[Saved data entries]
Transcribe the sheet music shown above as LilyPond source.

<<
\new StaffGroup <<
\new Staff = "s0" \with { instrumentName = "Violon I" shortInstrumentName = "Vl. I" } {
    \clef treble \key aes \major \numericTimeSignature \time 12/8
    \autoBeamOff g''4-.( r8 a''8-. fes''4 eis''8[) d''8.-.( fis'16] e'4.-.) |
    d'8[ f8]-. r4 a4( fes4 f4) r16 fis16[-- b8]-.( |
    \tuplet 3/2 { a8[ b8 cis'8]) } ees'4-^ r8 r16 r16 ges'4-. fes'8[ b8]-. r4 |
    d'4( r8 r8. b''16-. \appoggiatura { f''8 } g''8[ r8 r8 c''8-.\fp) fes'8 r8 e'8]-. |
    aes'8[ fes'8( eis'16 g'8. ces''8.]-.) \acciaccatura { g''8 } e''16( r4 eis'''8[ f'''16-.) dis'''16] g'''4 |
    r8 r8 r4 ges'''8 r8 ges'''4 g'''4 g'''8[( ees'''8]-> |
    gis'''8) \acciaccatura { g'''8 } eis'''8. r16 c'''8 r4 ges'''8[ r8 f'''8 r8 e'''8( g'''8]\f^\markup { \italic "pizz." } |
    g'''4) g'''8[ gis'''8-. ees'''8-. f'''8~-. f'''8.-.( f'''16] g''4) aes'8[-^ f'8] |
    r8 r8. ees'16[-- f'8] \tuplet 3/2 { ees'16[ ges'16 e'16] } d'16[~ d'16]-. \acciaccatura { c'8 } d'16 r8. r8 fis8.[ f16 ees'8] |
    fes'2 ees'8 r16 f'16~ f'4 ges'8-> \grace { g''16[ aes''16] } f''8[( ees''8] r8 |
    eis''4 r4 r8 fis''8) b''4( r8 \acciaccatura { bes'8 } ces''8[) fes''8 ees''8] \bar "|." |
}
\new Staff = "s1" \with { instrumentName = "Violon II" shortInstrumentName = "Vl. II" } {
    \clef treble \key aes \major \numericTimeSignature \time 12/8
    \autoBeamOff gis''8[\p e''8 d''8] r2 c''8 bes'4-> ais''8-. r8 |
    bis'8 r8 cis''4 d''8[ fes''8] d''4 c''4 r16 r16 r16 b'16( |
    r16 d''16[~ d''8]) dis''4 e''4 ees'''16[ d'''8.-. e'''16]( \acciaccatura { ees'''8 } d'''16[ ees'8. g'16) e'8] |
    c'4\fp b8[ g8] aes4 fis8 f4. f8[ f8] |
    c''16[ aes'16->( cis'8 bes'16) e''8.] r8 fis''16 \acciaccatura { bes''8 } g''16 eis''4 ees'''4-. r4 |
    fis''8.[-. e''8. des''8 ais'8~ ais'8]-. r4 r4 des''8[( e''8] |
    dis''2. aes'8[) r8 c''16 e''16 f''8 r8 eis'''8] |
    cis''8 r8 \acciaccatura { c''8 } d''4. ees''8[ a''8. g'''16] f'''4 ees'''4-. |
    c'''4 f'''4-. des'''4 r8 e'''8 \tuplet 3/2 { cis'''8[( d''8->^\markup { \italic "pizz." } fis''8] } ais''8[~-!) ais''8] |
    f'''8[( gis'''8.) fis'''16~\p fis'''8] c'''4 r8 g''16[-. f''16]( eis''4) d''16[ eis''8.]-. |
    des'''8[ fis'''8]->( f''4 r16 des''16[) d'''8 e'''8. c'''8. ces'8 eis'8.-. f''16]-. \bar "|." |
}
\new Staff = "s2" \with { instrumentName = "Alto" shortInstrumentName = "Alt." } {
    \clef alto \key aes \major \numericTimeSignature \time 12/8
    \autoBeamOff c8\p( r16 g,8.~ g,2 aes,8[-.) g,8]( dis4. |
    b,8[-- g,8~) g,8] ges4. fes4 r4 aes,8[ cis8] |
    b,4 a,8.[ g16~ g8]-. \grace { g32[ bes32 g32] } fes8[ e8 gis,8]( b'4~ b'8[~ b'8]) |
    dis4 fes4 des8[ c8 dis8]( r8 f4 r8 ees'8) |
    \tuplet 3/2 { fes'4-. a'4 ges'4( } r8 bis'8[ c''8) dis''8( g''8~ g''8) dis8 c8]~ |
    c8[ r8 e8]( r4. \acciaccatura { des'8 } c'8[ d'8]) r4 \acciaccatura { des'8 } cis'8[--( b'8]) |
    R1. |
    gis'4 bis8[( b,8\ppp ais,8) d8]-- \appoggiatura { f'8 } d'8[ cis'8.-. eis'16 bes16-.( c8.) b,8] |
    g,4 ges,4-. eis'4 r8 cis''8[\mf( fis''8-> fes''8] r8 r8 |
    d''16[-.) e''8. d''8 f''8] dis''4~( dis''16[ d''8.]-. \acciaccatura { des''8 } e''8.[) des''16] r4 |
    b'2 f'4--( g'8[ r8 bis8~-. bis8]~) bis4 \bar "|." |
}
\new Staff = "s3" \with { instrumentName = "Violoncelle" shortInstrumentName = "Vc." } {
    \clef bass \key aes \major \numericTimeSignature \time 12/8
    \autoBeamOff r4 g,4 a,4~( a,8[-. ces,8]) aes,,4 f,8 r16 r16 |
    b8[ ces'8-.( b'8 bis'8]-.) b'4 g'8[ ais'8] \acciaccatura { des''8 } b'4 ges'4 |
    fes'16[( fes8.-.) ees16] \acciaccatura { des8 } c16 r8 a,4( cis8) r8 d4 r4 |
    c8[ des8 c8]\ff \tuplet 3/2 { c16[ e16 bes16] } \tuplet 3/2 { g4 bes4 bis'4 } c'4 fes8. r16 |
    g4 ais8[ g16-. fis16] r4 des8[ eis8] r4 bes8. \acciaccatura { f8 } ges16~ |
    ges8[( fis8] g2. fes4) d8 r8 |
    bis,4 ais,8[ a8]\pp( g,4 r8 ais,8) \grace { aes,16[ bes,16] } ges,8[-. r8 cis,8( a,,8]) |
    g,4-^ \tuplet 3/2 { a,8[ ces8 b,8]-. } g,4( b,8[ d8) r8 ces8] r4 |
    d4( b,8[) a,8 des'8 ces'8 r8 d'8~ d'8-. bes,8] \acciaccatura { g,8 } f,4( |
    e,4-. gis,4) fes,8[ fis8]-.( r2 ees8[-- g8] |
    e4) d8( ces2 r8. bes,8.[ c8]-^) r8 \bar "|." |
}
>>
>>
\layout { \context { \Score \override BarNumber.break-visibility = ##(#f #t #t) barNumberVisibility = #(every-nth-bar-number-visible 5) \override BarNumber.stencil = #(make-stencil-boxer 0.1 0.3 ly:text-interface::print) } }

STATED GOAL. Collect every line of the material that contains the string "grace" and list those lines.

RESULT OF THE TASK.
    fes'2 ees'8 r16 f'16~ f'4 ges'8-> \grace { g''16[ aes''16] } f''8[( ees''8] r8 |
    b,4 a,8.[ g16~ g8]-. \grace { g32[ bes32 g32] } fes8[ e8 gis,8]( b'4~ b'8[~ b'8]) |
    bis,4 ais,8[ a8]\pp( g,4 r8 ais,8) \grace { aes,16[ bes,16] } ges,8[-. r8 cis,8( a,,8]) |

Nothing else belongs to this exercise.